• ASSIGNED TASK
Repeat the lines of the data exactly, from the first one through the one that contains "grey bowling pin [307,291,432,338] -> none".

>>

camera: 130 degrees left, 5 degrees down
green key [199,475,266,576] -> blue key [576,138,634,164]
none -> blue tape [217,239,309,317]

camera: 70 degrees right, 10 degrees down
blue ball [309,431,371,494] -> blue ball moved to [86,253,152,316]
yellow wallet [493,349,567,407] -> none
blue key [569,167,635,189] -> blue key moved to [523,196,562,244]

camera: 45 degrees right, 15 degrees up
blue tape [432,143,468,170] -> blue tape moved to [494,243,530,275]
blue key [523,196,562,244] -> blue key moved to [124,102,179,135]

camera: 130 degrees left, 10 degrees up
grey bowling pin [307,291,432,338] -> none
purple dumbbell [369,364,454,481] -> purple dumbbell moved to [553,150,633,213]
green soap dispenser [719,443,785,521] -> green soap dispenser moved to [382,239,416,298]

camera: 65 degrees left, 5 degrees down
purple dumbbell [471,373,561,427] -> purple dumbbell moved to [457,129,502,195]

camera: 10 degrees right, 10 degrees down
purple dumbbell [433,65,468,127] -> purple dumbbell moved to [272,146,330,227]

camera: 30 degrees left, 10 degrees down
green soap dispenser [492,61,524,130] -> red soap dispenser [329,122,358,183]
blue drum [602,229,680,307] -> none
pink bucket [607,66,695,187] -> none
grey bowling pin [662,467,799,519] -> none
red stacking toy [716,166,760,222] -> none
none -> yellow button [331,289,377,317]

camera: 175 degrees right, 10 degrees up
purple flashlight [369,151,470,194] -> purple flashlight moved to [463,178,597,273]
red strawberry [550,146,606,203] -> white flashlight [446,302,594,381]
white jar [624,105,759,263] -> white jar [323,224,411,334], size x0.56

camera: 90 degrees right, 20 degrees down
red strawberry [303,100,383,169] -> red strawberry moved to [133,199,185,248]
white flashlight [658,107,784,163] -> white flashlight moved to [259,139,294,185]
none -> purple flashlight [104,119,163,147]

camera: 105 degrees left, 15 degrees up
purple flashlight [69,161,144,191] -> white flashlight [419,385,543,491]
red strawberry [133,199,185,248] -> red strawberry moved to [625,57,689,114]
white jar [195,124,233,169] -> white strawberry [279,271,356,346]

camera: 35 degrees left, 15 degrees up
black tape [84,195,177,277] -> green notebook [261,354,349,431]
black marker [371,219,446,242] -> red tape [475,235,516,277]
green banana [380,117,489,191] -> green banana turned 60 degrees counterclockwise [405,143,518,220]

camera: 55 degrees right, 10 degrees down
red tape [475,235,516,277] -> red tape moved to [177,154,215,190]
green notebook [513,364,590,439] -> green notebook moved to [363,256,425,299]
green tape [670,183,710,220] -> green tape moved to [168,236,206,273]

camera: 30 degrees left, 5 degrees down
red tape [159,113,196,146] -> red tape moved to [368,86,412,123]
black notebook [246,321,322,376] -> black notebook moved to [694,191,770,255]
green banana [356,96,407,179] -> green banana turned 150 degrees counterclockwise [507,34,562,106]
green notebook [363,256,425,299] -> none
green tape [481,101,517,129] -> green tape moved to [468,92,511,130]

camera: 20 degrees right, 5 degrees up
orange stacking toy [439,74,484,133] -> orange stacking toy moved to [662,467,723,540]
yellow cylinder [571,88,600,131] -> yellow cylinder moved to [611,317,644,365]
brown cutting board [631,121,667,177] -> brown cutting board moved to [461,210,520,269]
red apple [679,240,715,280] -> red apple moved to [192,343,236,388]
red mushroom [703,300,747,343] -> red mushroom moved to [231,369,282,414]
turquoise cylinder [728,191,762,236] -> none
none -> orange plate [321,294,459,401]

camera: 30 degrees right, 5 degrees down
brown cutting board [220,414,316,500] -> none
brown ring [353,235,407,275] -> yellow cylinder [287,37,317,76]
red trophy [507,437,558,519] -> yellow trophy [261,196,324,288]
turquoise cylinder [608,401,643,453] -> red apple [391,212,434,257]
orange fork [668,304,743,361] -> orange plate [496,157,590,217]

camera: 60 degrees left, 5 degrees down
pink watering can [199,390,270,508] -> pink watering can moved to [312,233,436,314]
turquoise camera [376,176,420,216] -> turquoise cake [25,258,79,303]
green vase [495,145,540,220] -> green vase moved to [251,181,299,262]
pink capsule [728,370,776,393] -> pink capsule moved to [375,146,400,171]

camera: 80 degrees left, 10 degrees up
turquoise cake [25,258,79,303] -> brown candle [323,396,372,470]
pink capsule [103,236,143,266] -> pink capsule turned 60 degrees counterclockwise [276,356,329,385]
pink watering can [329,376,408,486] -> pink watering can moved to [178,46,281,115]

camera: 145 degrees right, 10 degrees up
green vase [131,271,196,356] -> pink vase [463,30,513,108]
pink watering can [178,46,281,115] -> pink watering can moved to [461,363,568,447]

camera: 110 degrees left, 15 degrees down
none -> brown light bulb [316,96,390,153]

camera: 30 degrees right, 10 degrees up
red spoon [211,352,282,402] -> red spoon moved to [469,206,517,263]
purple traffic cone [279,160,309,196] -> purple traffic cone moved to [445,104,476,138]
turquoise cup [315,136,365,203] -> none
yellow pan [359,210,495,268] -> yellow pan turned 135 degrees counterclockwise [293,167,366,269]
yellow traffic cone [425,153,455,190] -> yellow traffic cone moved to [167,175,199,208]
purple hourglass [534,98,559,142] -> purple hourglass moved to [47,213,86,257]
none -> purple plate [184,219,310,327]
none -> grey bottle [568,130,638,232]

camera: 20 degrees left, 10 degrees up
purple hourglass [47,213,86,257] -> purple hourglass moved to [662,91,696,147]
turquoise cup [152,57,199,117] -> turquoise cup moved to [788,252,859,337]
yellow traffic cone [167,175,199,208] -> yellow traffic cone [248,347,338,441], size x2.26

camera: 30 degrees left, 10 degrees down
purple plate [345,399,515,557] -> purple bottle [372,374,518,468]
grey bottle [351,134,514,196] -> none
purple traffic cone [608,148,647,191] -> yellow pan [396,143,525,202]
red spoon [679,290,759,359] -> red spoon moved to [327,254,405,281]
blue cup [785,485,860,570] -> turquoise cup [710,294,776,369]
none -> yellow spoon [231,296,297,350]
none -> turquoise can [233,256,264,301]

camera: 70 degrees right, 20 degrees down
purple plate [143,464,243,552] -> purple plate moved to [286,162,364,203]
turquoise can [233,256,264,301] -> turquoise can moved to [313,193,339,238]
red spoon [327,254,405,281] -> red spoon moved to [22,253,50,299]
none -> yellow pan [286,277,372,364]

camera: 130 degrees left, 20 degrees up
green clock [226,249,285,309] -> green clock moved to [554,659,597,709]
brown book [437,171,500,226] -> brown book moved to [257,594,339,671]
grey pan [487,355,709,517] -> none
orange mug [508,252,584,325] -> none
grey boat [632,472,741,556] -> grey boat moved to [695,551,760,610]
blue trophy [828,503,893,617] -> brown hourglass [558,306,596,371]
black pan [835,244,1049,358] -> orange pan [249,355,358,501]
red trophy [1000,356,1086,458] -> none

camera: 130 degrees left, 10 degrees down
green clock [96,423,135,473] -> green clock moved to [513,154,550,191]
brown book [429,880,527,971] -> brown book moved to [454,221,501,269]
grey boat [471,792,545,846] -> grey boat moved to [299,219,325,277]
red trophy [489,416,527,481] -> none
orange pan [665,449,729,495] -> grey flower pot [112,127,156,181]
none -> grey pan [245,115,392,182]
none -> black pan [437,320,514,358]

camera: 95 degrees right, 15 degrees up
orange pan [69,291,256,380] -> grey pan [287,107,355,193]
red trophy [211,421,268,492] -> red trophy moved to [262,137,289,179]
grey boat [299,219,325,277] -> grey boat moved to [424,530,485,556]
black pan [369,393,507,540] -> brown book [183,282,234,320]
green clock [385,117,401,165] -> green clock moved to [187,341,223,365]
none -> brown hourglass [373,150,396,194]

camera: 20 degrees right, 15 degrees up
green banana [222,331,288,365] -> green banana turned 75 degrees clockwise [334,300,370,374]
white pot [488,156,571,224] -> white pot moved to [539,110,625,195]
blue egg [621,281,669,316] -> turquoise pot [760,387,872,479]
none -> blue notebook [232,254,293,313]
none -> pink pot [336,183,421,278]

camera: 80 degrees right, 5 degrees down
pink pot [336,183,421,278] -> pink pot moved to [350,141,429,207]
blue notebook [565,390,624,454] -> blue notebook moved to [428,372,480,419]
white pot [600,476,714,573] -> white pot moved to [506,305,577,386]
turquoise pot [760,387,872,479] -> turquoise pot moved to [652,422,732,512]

<<

• PROBLEM SOLUTION
camera: 130 degrees left, 5 degrees down
green key [199,475,266,576] -> blue key [576,138,634,164]
none -> blue tape [217,239,309,317]

camera: 70 degrees right, 10 degrees down
blue ball [309,431,371,494] -> blue ball moved to [86,253,152,316]
yellow wallet [493,349,567,407] -> none
blue key [569,167,635,189] -> blue key moved to [523,196,562,244]

camera: 45 degrees right, 15 degrees up
blue tape [432,143,468,170] -> blue tape moved to [494,243,530,275]
blue key [523,196,562,244] -> blue key moved to [124,102,179,135]

camera: 130 degrees left, 10 degrees up
grey bowling pin [307,291,432,338] -> none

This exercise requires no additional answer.